DIRECTIONS: Search the records for lines that contain the word "AOUT". Copy them all.

DATA PROVIDED:

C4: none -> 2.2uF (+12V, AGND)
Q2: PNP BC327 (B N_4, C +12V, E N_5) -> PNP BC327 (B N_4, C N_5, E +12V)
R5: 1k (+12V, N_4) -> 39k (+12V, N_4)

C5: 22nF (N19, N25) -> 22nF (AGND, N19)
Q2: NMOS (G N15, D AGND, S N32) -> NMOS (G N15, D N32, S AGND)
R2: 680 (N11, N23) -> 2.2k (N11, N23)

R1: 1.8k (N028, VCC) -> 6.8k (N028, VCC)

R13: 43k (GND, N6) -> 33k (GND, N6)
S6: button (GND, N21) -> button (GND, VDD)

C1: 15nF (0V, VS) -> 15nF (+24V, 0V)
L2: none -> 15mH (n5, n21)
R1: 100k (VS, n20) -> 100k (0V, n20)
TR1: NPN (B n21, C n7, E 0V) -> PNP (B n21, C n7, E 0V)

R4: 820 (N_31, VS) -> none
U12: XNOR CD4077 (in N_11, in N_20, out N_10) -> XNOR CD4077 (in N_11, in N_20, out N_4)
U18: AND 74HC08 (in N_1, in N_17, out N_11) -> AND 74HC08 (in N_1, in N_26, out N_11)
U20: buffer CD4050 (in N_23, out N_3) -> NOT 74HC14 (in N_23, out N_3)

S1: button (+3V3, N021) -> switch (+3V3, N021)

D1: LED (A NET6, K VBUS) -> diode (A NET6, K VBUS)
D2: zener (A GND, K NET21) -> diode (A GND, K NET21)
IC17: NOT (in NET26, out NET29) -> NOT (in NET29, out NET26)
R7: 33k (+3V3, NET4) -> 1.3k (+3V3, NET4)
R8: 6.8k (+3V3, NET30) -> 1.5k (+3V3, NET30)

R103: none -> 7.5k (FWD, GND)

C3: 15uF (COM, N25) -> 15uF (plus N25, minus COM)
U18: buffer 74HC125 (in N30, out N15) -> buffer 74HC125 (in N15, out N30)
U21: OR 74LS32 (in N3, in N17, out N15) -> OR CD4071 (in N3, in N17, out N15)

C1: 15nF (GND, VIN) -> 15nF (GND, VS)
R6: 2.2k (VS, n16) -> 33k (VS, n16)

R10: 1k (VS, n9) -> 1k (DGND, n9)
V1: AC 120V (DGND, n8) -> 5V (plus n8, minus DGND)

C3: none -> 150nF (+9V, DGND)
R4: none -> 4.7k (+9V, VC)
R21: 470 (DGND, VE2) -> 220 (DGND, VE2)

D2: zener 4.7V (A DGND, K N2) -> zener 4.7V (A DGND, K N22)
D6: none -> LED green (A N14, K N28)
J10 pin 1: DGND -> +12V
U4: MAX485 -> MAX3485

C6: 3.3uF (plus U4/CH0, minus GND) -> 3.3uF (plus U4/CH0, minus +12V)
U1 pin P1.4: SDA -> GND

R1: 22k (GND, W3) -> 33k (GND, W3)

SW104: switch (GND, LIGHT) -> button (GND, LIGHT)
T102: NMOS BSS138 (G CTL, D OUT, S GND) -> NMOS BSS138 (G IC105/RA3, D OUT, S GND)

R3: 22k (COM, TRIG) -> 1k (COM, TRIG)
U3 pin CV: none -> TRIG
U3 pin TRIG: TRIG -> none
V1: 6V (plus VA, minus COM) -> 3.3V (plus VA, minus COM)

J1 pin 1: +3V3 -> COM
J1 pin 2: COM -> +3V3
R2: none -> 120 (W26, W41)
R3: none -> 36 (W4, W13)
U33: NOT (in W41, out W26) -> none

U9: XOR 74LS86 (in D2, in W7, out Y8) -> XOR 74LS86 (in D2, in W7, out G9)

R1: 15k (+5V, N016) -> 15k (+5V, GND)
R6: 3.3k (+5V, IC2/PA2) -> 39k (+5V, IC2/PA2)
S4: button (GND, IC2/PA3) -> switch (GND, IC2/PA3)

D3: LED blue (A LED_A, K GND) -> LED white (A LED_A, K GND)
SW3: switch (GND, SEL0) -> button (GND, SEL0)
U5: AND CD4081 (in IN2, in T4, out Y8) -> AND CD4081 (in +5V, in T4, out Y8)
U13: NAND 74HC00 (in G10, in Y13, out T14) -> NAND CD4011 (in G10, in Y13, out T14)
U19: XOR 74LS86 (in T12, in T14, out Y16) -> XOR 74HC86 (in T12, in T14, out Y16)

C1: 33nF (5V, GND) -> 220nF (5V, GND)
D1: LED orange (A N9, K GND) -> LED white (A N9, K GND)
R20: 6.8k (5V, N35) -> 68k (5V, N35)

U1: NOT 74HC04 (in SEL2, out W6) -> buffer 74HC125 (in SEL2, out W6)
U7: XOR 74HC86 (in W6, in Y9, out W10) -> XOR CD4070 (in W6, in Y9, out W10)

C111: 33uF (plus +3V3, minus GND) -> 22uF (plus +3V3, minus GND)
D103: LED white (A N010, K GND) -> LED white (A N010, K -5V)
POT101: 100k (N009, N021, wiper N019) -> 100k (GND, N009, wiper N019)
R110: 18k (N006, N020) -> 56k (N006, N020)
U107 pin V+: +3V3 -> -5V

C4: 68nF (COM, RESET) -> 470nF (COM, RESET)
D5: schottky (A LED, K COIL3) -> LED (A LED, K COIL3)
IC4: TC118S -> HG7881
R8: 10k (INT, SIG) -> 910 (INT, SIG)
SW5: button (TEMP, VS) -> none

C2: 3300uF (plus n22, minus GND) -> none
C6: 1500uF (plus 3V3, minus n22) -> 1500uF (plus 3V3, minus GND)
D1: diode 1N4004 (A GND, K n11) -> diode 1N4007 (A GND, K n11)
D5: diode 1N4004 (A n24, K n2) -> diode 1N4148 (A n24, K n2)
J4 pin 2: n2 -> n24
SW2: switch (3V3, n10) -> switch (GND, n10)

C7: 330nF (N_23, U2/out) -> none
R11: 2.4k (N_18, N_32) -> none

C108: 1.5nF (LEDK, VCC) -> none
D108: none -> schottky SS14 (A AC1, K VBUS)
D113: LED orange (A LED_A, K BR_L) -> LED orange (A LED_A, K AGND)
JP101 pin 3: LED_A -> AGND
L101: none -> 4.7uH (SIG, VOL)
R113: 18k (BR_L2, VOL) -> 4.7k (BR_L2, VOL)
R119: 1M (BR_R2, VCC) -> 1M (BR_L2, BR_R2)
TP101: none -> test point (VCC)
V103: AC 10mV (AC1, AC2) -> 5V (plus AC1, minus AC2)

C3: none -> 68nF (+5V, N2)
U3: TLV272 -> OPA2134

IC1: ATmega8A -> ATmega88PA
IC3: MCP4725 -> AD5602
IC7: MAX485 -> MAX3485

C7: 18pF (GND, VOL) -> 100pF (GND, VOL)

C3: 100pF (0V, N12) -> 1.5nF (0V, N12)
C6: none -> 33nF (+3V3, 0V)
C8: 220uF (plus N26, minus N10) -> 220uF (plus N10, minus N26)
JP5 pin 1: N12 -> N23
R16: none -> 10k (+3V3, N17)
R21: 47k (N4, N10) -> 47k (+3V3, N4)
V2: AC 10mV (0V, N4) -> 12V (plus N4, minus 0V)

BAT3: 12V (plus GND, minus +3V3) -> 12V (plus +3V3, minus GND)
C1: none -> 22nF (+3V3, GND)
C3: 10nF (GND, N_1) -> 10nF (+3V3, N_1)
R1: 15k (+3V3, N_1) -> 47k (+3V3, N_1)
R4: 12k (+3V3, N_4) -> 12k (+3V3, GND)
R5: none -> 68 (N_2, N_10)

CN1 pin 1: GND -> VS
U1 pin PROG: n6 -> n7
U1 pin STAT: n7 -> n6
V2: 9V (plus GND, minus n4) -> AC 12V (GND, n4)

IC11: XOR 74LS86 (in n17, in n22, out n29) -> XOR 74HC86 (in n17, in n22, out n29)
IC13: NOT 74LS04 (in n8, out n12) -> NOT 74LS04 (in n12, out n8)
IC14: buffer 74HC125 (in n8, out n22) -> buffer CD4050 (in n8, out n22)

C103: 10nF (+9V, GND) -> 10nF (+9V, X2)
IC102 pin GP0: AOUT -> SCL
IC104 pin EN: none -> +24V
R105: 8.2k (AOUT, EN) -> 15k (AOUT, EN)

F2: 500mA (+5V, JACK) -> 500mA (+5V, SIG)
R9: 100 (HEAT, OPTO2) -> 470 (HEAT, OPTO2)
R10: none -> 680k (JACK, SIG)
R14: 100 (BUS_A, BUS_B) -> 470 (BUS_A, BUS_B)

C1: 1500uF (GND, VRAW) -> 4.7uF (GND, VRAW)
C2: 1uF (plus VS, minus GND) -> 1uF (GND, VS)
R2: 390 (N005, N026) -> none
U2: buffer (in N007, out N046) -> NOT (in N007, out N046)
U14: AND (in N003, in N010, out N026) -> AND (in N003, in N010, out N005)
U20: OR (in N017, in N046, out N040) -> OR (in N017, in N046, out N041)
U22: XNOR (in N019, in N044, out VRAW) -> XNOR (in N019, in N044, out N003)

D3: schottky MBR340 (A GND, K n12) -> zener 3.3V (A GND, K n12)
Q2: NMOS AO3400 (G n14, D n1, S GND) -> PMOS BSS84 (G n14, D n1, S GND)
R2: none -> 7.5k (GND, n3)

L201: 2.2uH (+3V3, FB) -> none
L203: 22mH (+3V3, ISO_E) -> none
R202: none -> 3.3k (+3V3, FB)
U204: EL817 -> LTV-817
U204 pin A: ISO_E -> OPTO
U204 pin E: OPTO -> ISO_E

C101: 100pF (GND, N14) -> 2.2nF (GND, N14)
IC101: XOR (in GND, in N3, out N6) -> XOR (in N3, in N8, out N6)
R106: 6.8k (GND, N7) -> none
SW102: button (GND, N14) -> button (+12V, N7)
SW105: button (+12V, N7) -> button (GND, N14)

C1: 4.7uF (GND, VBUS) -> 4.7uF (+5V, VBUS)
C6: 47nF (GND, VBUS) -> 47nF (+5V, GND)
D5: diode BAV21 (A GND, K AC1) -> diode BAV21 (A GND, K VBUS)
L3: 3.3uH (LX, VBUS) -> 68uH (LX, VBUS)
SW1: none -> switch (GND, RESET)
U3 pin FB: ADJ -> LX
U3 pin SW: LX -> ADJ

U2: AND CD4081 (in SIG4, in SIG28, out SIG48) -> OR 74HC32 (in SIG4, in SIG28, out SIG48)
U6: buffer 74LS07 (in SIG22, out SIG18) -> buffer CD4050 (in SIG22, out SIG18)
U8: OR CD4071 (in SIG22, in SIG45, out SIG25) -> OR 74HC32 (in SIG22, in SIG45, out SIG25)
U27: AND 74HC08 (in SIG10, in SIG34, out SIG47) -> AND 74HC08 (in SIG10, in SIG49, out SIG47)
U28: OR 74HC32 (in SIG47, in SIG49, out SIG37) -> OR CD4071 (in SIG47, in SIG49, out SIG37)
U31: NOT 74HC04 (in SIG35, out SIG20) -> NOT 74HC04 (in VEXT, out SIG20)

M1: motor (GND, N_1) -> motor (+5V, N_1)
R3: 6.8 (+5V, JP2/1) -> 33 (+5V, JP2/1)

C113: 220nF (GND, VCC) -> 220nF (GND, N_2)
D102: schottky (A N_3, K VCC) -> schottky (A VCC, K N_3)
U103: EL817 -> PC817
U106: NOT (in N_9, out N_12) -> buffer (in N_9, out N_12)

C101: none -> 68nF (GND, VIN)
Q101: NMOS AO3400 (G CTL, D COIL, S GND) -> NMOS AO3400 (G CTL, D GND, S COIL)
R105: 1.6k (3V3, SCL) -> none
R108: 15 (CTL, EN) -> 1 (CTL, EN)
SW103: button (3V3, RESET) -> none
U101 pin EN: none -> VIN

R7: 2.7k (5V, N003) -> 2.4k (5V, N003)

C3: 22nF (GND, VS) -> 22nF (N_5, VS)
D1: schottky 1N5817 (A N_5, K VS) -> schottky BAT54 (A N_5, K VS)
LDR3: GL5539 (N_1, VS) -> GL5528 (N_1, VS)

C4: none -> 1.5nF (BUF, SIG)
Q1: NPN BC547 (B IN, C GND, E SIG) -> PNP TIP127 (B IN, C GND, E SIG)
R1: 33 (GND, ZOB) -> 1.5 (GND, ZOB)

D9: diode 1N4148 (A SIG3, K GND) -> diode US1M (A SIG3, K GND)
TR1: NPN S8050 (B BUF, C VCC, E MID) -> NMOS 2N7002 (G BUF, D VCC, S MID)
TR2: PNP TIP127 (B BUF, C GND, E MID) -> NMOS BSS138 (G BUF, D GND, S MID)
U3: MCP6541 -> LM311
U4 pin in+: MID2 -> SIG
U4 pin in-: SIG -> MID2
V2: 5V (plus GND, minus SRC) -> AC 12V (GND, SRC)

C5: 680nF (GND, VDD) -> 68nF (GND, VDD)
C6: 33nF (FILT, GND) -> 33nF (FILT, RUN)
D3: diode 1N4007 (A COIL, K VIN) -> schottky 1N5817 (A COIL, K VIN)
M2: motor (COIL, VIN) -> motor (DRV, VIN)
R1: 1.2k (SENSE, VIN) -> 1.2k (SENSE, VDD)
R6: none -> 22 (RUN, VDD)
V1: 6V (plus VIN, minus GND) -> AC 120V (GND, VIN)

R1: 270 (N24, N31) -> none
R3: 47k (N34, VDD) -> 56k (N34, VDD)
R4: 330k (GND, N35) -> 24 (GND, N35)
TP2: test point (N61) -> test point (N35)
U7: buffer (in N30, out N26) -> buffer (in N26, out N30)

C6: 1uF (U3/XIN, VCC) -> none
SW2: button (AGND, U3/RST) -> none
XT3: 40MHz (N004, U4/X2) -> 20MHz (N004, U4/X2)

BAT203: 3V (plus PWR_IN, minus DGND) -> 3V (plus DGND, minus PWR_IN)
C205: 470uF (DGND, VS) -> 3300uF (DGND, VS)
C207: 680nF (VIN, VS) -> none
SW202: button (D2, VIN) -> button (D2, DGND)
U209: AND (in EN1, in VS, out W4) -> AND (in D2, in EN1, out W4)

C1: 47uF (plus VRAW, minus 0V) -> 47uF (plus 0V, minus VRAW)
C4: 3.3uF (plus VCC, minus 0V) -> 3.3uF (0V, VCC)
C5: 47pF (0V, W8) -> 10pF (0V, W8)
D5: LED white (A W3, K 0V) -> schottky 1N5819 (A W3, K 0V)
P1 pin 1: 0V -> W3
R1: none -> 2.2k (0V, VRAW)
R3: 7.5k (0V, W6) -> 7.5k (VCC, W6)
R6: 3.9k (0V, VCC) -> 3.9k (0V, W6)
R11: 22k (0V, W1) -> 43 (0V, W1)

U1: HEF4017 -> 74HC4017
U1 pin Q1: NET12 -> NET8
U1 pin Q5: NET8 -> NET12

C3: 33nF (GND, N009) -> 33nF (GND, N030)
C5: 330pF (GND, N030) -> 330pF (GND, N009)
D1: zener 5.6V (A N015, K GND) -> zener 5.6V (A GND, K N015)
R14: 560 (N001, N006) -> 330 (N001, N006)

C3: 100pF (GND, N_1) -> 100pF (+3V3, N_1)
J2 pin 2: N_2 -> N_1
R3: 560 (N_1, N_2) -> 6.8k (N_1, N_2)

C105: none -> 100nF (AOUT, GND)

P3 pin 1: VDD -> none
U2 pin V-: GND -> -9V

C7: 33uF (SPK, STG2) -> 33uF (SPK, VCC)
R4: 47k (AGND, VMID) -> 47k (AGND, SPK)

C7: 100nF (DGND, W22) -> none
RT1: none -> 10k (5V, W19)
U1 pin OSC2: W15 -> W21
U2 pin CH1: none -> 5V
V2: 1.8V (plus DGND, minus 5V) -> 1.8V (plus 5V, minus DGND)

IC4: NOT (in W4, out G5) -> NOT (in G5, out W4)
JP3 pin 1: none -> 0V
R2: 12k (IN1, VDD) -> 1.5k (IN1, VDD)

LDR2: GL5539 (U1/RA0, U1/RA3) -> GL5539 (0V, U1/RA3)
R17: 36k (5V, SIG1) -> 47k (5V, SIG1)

YOUR SOLUTION:
IC102 pin GP0: AOUT -> SCL
R105: 8.2k (AOUT, EN) -> 15k (AOUT, EN)
C105: none -> 100nF (AOUT, GND)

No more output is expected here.